* **TO-DO ITEM**: Please return every line of the records below that contains the word "blue".

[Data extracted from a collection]
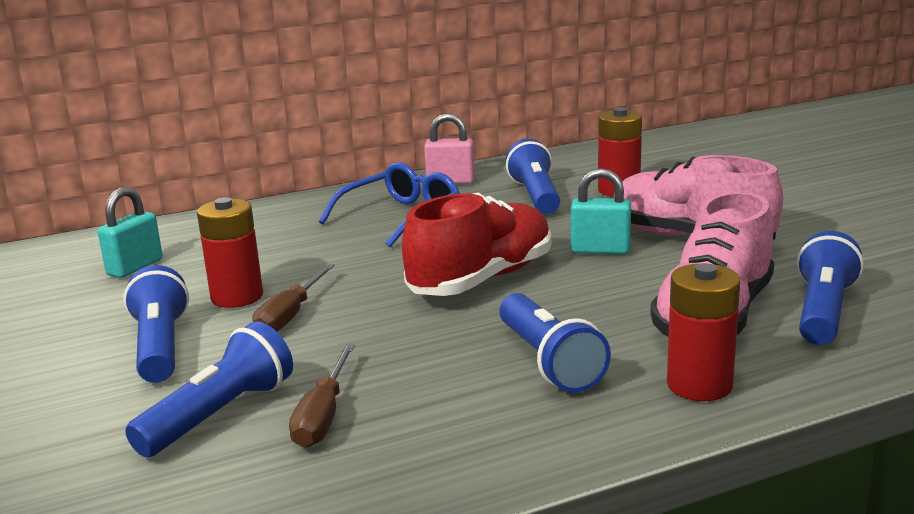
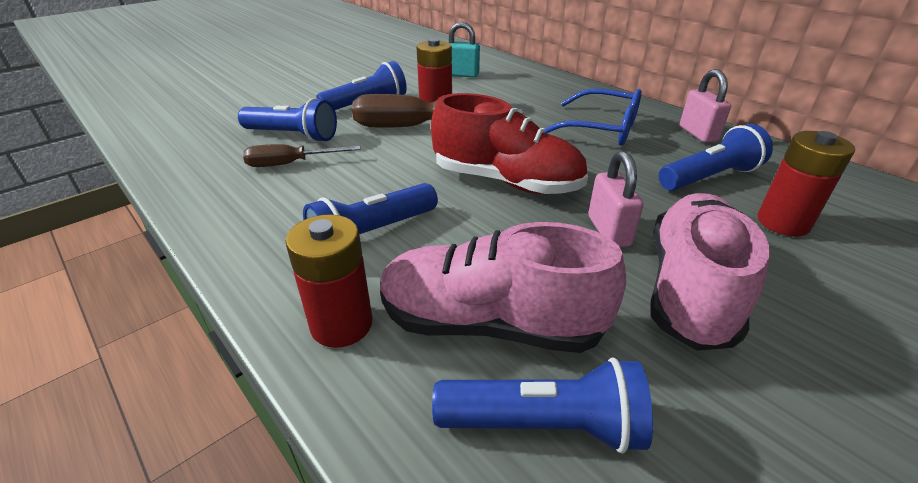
camera: 70 degrees right, 15 degrees up
brown screwdriver [253,264,335,332] -> brown screwdriver [352,94,523,128], size x1.69
turquoise padlock [571,168,631,254] -> pink padlock [588,151,644,247]

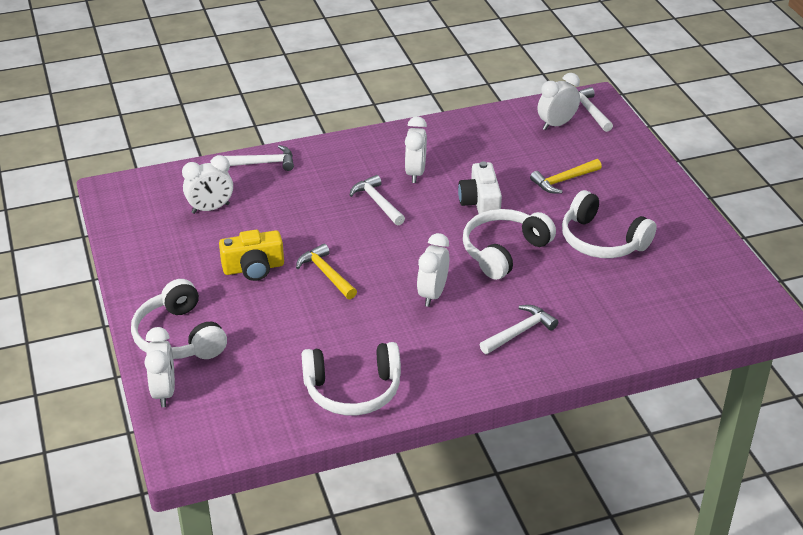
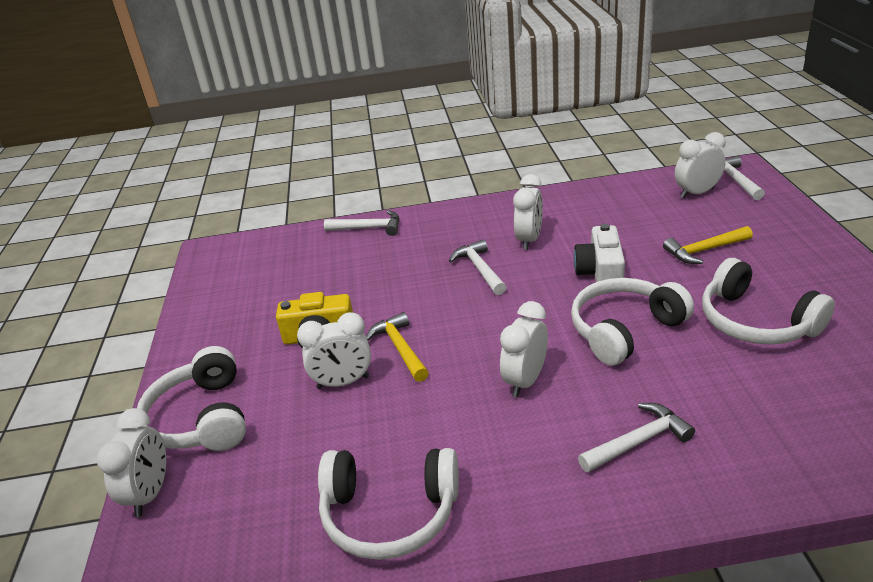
camera: 15 degrees right, 5 degrees down
white clock [182,155,233,214] -> white clock moved to [297,312,371,389]

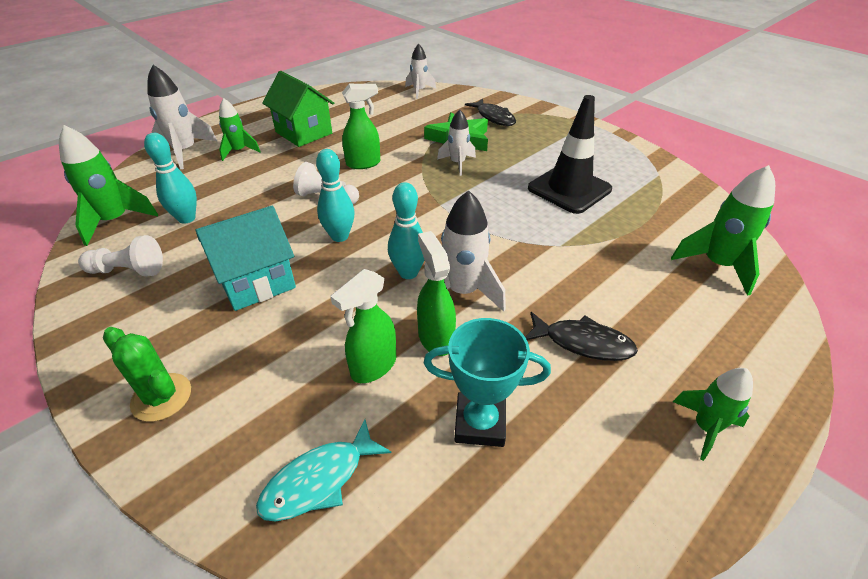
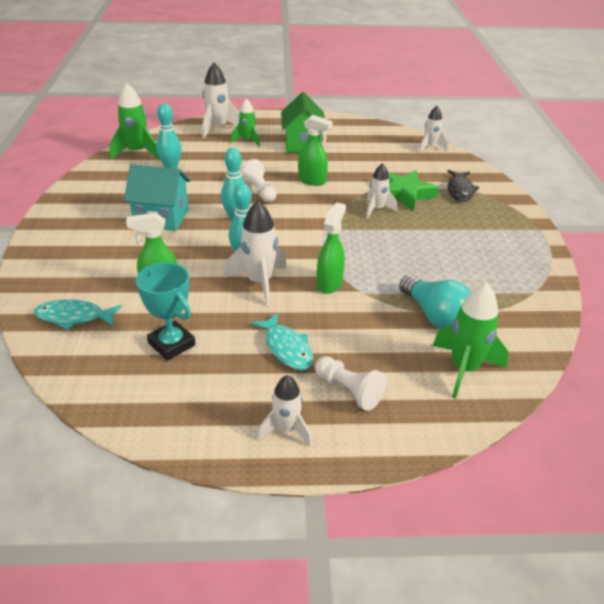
camera: 40 degrees right, 5 degrees down
white pawn [78,235,163,277] -> white pawn moved to [315,356,387,411]
green cactus [103,327,191,422] -> none
green spray bottle [417,231,456,356] -> green spray bottle moved to [317,202,346,294]
black fish [526,312,638,361] -> turquoise fish [251,313,313,370]
black traffic cone [528,95,612,214] -> none
green rocket [673,368,753,461] -> white rocket [257,375,312,446]
none -> turquoise light bulb [399,275,471,329]

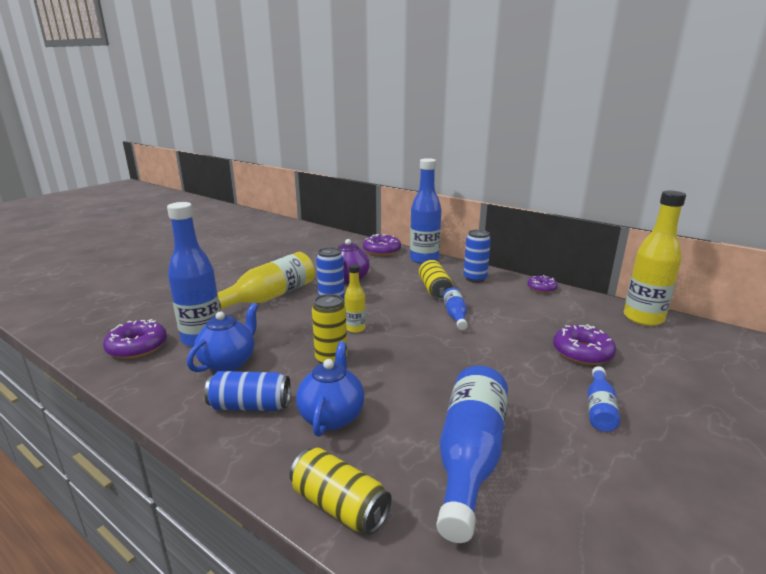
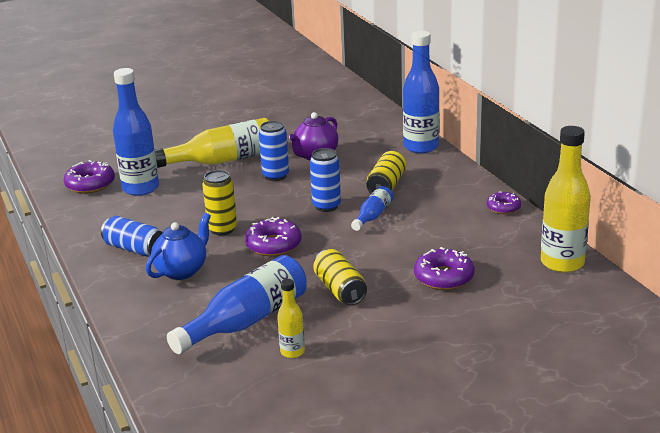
camera: 30 degrees right, 5 degrees up
blue teapot [187,303,258,372] -> none
yellow can [290,448,392,535] -> yellow can moved to [313,249,367,305]
yellow bottle [344,264,366,333] -> yellow bottle moved to [277,279,305,358]
purple donut [363,234,401,256] -> purple donut moved to [245,217,302,256]
blue can [464,230,491,283] -> blue can moved to [310,148,341,212]
blue bottle [587,366,620,432] -> none

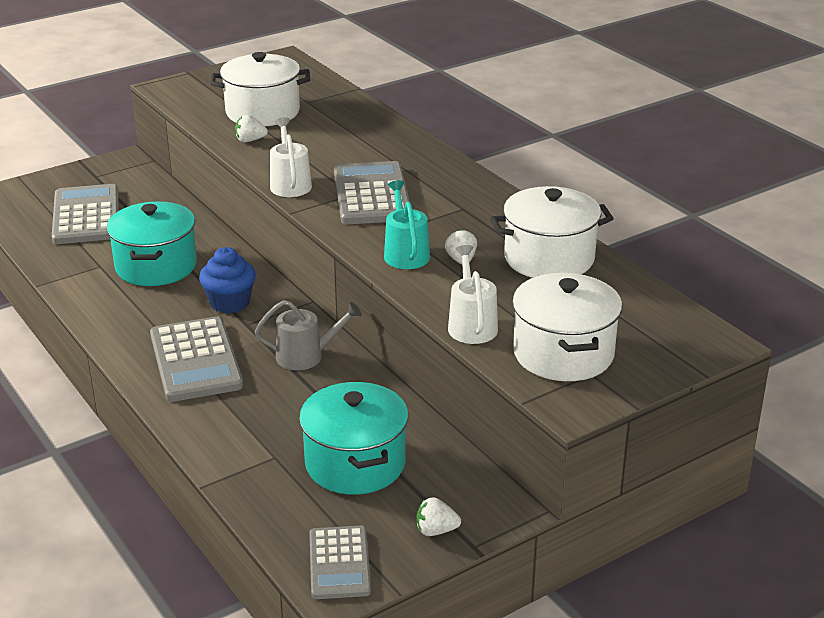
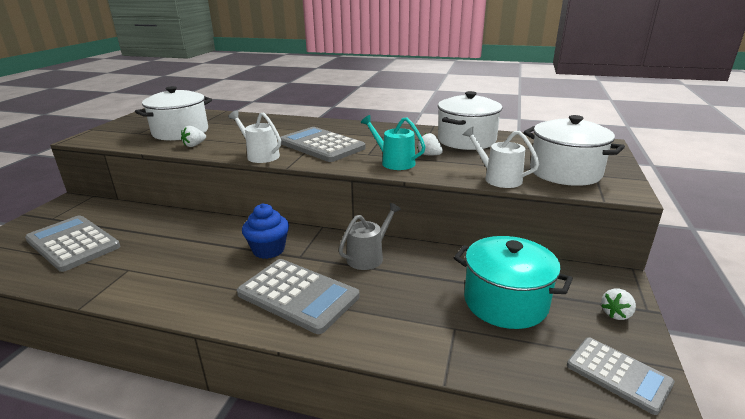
camera: 40 degrees left, 5 degrees down
turquoise pot [107,201,197,286] -> none

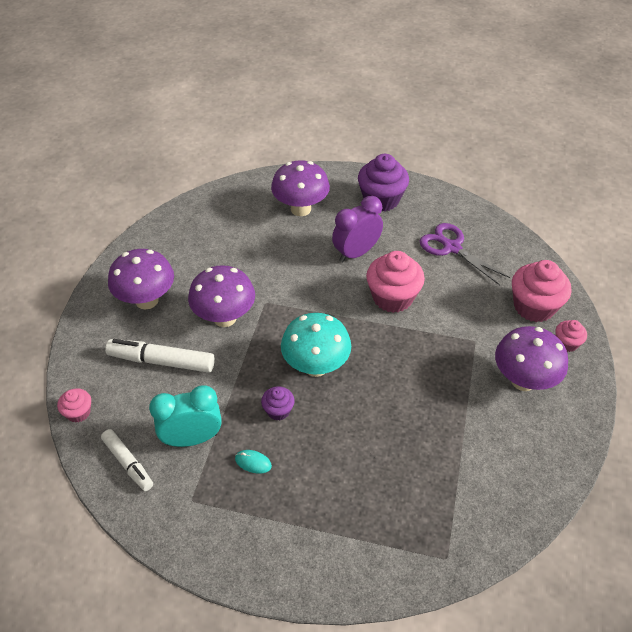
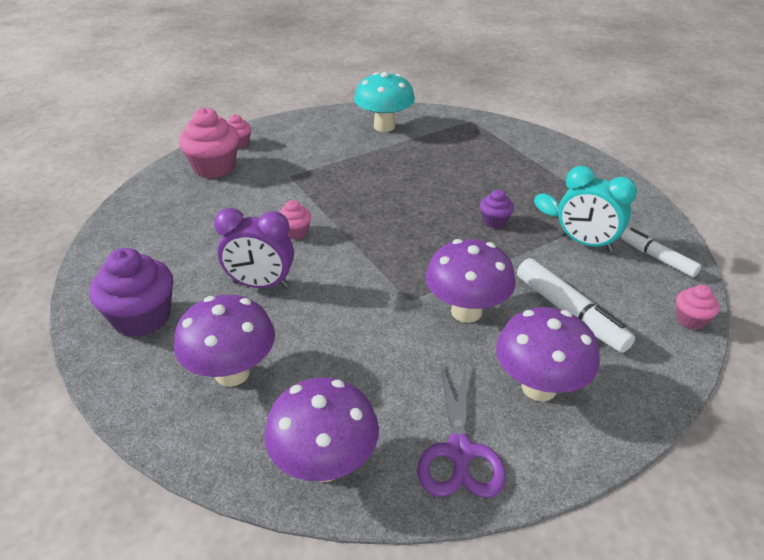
camera: 135 degrees left, 10 degrees down
white marker [101,429,153,491] -> white marker turned 45 degrees counterclockwise [621,228,701,277]
turquoise mushroom [281,313,351,377] -> turquoise mushroom moved to [354,72,415,132]
pink cupcake [366,251,425,313] -> pink cupcake [279,200,311,240], size x0.51
purple scissors [420,223,510,285] -> purple scissors moved to [417,364,506,498]
purple mushroom [495,326,568,391] -> purple mushroom moved to [264,378,379,482]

* **WORKED SOLUTION**:
blue teapot [187,303,258,372] -> none
blue can [464,230,491,283] -> blue can moved to [310,148,341,212]
blue bottle [587,366,620,432] -> none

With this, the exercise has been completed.